DATA LISTING:

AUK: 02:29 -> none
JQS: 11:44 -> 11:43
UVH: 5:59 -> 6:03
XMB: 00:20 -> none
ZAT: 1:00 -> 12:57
---
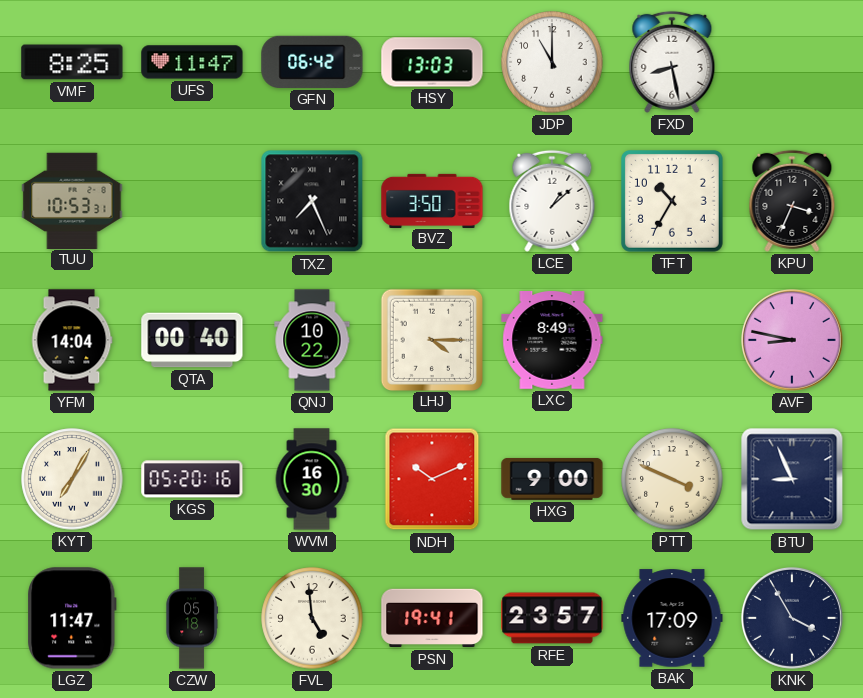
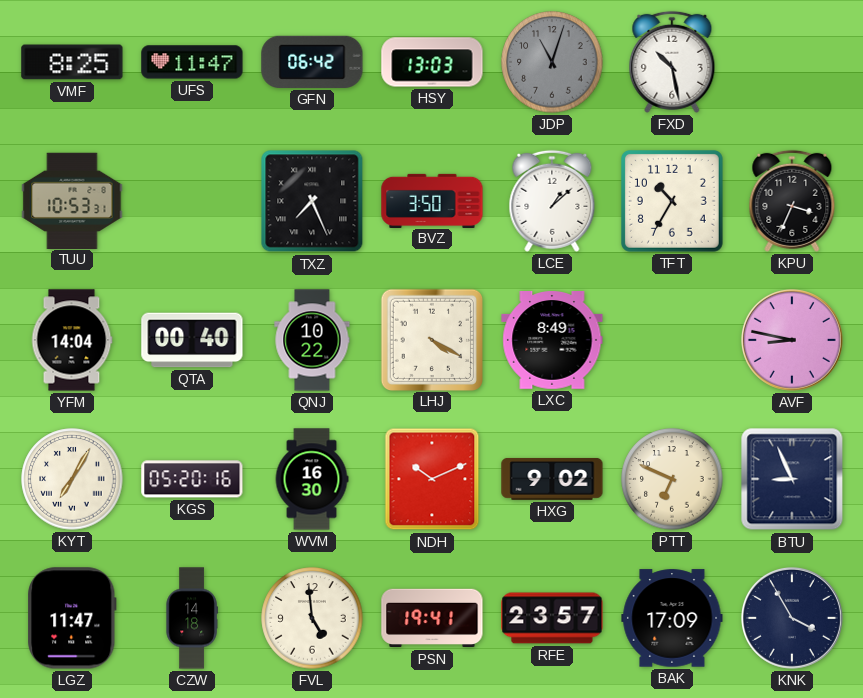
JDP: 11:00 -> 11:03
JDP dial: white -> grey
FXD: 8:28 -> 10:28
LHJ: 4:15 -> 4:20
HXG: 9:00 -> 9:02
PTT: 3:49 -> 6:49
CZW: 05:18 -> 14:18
--
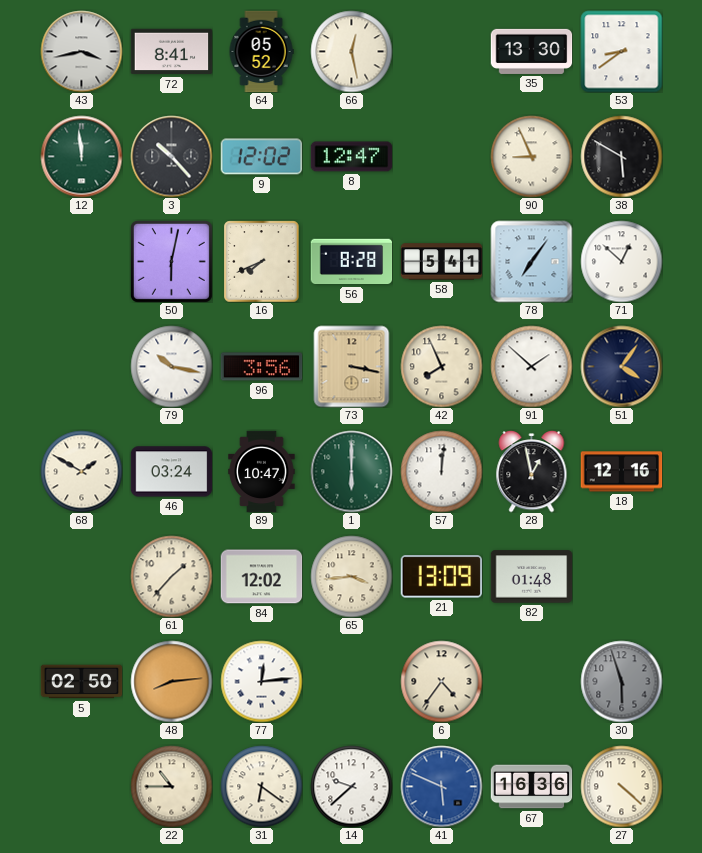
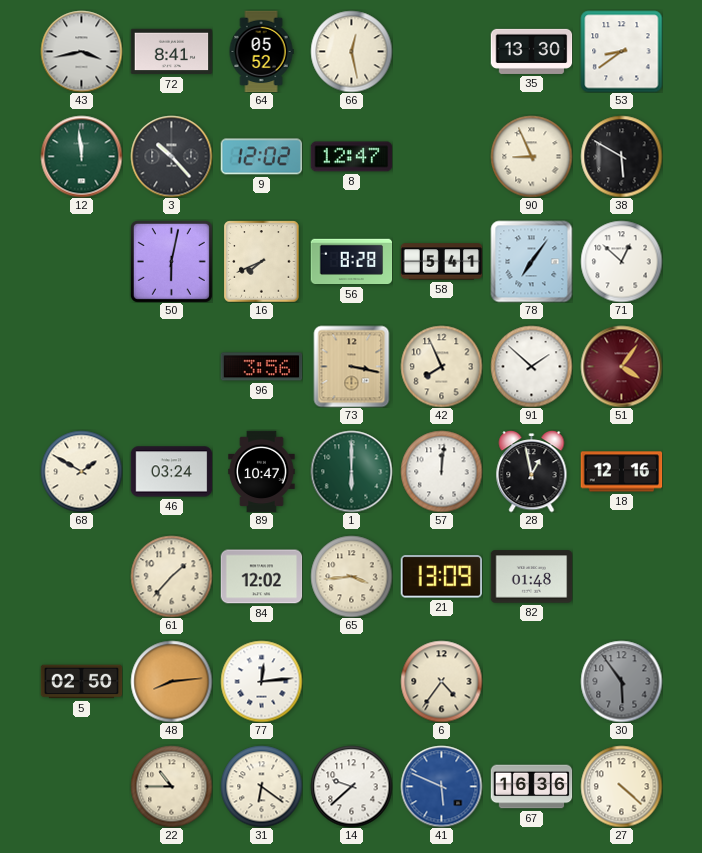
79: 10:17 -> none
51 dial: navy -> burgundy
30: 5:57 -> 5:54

AIM: Report each line of the records above that contains the word "dial", copying every such line in full.

TASK RESULT:
JDP dial: white -> grey
51 dial: navy -> burgundy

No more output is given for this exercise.